● Version comparison data
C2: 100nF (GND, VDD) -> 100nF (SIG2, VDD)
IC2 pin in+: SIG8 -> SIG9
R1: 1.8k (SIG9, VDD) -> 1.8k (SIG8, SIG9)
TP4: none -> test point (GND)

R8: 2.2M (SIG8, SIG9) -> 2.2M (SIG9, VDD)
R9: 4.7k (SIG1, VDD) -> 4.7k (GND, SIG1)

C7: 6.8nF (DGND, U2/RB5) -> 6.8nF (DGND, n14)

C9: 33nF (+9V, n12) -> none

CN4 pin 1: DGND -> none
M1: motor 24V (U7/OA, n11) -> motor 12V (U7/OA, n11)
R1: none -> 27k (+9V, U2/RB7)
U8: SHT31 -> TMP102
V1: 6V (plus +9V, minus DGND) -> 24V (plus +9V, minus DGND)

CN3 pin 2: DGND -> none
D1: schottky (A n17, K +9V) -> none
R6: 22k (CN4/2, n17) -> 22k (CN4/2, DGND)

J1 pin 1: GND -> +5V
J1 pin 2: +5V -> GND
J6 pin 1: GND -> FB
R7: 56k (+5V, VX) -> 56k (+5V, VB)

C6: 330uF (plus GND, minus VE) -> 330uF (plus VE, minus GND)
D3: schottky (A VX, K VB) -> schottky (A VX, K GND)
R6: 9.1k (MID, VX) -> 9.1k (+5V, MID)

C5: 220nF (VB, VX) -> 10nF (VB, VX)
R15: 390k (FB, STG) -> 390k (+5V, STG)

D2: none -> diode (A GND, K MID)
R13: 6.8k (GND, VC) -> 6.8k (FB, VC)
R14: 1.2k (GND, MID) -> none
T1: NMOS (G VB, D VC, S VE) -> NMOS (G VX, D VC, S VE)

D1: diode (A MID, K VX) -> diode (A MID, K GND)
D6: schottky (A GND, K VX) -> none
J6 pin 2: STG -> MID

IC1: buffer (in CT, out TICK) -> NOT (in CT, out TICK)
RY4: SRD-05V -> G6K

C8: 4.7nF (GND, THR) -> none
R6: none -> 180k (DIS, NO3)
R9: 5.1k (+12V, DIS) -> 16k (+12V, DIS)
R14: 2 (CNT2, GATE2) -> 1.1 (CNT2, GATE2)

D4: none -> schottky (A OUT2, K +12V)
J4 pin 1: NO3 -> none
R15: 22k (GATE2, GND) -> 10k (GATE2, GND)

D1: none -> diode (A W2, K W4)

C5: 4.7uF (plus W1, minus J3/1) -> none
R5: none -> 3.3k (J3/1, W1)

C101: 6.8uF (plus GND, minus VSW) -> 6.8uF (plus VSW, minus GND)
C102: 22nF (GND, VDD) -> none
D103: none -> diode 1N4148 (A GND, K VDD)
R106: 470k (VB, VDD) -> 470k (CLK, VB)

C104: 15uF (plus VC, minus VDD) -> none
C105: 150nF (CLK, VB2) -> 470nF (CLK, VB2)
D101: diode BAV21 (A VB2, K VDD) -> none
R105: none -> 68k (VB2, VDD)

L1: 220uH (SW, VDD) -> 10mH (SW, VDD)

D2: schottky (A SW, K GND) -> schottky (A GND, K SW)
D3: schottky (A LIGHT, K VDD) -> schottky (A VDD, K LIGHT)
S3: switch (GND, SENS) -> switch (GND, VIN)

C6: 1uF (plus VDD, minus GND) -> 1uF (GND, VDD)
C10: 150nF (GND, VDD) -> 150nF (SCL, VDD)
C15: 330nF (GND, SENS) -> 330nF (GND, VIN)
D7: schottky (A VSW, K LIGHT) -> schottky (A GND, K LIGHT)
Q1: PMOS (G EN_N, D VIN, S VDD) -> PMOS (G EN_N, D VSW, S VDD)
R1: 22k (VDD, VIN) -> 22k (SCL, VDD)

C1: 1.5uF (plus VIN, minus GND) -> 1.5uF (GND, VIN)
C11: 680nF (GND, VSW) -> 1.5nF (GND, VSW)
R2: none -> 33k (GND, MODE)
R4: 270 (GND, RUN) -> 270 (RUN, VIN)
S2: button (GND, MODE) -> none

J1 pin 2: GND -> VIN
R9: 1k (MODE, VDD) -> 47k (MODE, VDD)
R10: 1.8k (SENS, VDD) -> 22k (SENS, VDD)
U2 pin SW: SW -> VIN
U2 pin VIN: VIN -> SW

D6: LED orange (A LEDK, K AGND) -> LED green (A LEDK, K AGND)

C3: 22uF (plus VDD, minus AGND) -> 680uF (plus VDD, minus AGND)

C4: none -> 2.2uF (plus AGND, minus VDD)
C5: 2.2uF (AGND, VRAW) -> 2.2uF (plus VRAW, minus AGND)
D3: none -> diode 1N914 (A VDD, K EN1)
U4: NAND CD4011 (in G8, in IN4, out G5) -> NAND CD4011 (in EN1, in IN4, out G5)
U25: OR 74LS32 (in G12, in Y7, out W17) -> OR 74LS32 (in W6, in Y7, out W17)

● PROBLEM REQUIREMENTS
Transcribe every entry exactly as it reads.

● ANSWER TO THIS PROBLEM
C2: 100nF (GND, VDD) -> 100nF (SIG2, VDD)
IC2 pin in+: SIG8 -> SIG9
R1: 1.8k (SIG9, VDD) -> 1.8k (SIG8, SIG9)
TP4: none -> test point (GND)

R8: 2.2M (SIG8, SIG9) -> 2.2M (SIG9, VDD)
R9: 4.7k (SIG1, VDD) -> 4.7k (GND, SIG1)

C7: 6.8nF (DGND, U2/RB5) -> 6.8nF (DGND, n14)

C9: 33nF (+9V, n12) -> none

CN4 pin 1: DGND -> none
M1: motor 24V (U7/OA, n11) -> motor 12V (U7/OA, n11)
R1: none -> 27k (+9V, U2/RB7)
U8: SHT31 -> TMP102
V1: 6V (plus +9V, minus DGND) -> 24V (plus +9V, minus DGND)

CN3 pin 2: DGND -> none
D1: schottky (A n17, K +9V) -> none
R6: 22k (CN4/2, n17) -> 22k (CN4/2, DGND)

J1 pin 1: GND -> +5V
J1 pin 2: +5V -> GND
J6 pin 1: GND -> FB
R7: 56k (+5V, VX) -> 56k (+5V, VB)

C6: 330uF (plus GND, minus VE) -> 330uF (plus VE, minus GND)
D3: schottky (A VX, K VB) -> schottky (A VX, K GND)
R6: 9.1k (MID, VX) -> 9.1k (+5V, MID)

C5: 220nF (VB, VX) -> 10nF (VB, VX)
R15: 390k (FB, STG) -> 390k (+5V, STG)

D2: none -> diode (A GND, K MID)
R13: 6.8k (GND, VC) -> 6.8k (FB, VC)
R14: 1.2k (GND, MID) -> none
T1: NMOS (G VB, D VC, S VE) -> NMOS (G VX, D VC, S VE)

D1: diode (A MID, K VX) -> diode (A MID, K GND)
D6: schottky (A GND, K VX) -> none
J6 pin 2: STG -> MID

IC1: buffer (in CT, out TICK) -> NOT (in CT, out TICK)
RY4: SRD-05V -> G6K

C8: 4.7nF (GND, THR) -> none
R6: none -> 180k (DIS, NO3)
R9: 5.1k (+12V, DIS) -> 16k (+12V, DIS)
R14: 2 (CNT2, GATE2) -> 1.1 (CNT2, GATE2)

D4: none -> schottky (A OUT2, K +12V)
J4 pin 1: NO3 -> none
R15: 22k (GATE2, GND) -> 10k (GATE2, GND)

D1: none -> diode (A W2, K W4)

C5: 4.7uF (plus W1, minus J3/1) -> none
R5: none -> 3.3k (J3/1, W1)

C101: 6.8uF (plus GND, minus VSW) -> 6.8uF (plus VSW, minus GND)
C102: 22nF (GND, VDD) -> none
D103: none -> diode 1N4148 (A GND, K VDD)
R106: 470k (VB, VDD) -> 470k (CLK, VB)

C104: 15uF (plus VC, minus VDD) -> none
C105: 150nF (CLK, VB2) -> 470nF (CLK, VB2)
D101: diode BAV21 (A VB2, K VDD) -> none
R105: none -> 68k (VB2, VDD)

L1: 220uH (SW, VDD) -> 10mH (SW, VDD)

D2: schottky (A SW, K GND) -> schottky (A GND, K SW)
D3: schottky (A LIGHT, K VDD) -> schottky (A VDD, K LIGHT)
S3: switch (GND, SENS) -> switch (GND, VIN)

C6: 1uF (plus VDD, minus GND) -> 1uF (GND, VDD)
C10: 150nF (GND, VDD) -> 150nF (SCL, VDD)
C15: 330nF (GND, SENS) -> 330nF (GND, VIN)
D7: schottky (A VSW, K LIGHT) -> schottky (A GND, K LIGHT)
Q1: PMOS (G EN_N, D VIN, S VDD) -> PMOS (G EN_N, D VSW, S VDD)
R1: 22k (VDD, VIN) -> 22k (SCL, VDD)

C1: 1.5uF (plus VIN, minus GND) -> 1.5uF (GND, VIN)
C11: 680nF (GND, VSW) -> 1.5nF (GND, VSW)
R2: none -> 33k (GND, MODE)
R4: 270 (GND, RUN) -> 270 (RUN, VIN)
S2: button (GND, MODE) -> none

J1 pin 2: GND -> VIN
R9: 1k (MODE, VDD) -> 47k (MODE, VDD)
R10: 1.8k (SENS, VDD) -> 22k (SENS, VDD)
U2 pin SW: SW -> VIN
U2 pin VIN: VIN -> SW

D6: LED orange (A LEDK, K AGND) -> LED green (A LEDK, K AGND)

C3: 22uF (plus VDD, minus AGND) -> 680uF (plus VDD, minus AGND)

C4: none -> 2.2uF (plus AGND, minus VDD)
C5: 2.2uF (AGND, VRAW) -> 2.2uF (plus VRAW, minus AGND)
D3: none -> diode 1N914 (A VDD, K EN1)
U4: NAND CD4011 (in G8, in IN4, out G5) -> NAND CD4011 (in EN1, in IN4, out G5)
U25: OR 74LS32 (in G12, in Y7, out W17) -> OR 74LS32 (in W6, in Y7, out W17)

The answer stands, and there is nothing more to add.